**WHAT IS REQUIRED**. This exercise asks for the entries to be repeated exactly, without their images.

**RECORDED DATA**.
▬▬▬

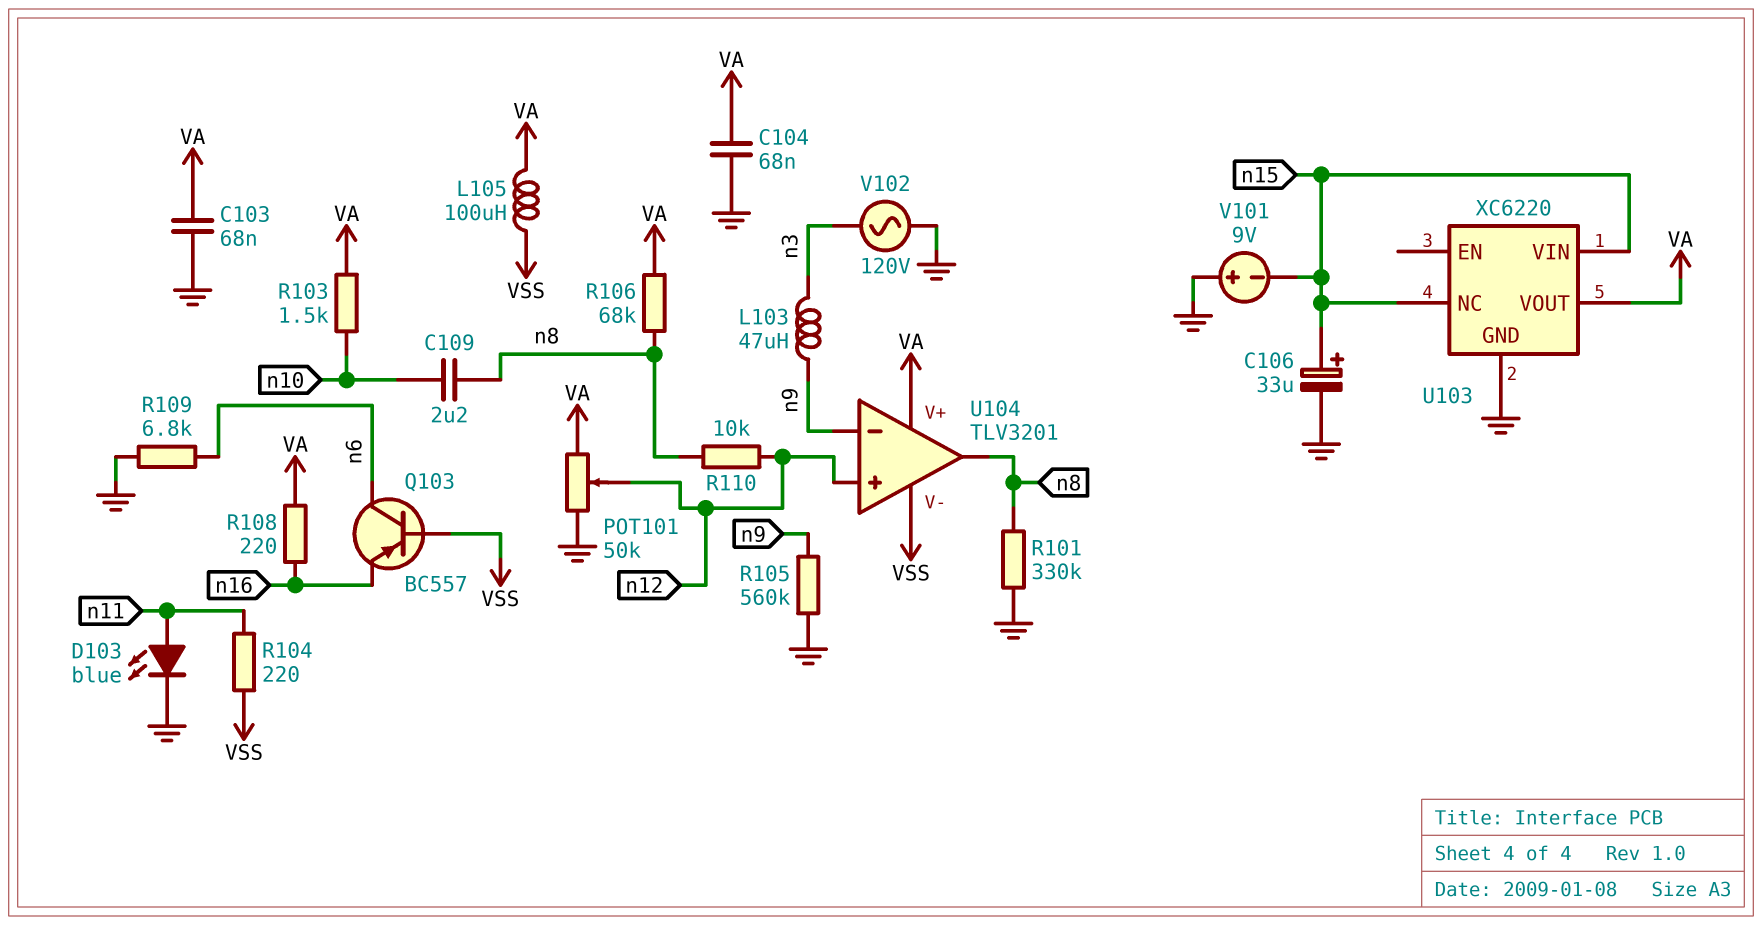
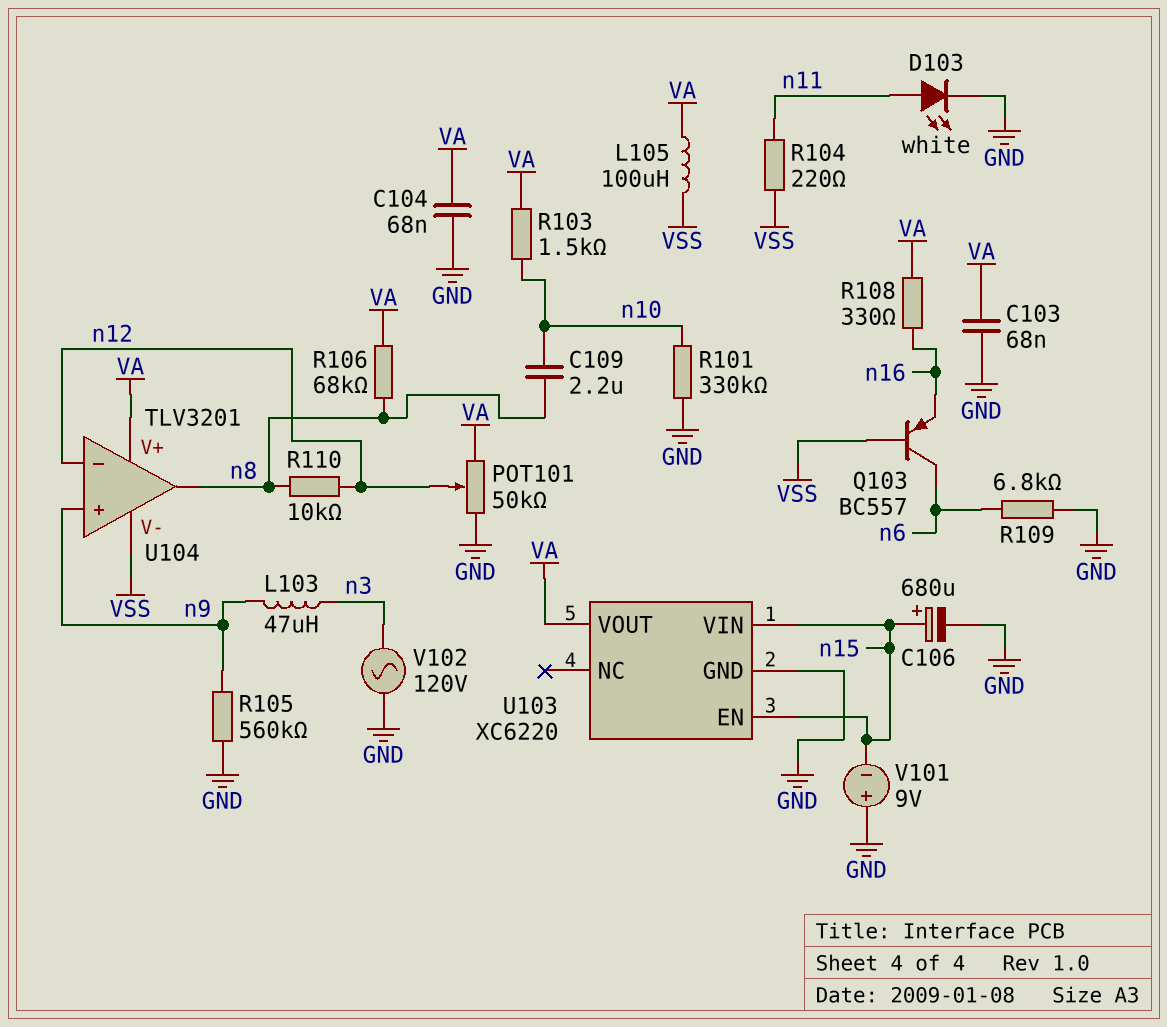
C106: 33uF (plus n15, minus GND) -> 680uF (plus n15, minus GND)
D103: LED blue (A n11, K GND) -> LED white (A n11, K GND)
R101: 330k (GND, n8) -> 330k (GND, n10)
R108: 220 (VA, n16) -> 330 (VA, n16)
U103 pin EN: none -> n15
U103 pin NC: n15 -> none
U104 pin in+: n12 -> n9
U104 pin in-: n9 -> n12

▬▬▬

**YOUR SOLUTION**.
C106: 33uF (plus n15, minus GND) -> 680uF (plus n15, minus GND)
D103: LED blue (A n11, K GND) -> LED white (A n11, K GND)
R101: 330k (GND, n8) -> 330k (GND, n10)
R108: 220 (VA, n16) -> 330 (VA, n16)
U103 pin EN: none -> n15
U103 pin NC: n15 -> none
U104 pin in+: n12 -> n9
U104 pin in-: n9 -> n12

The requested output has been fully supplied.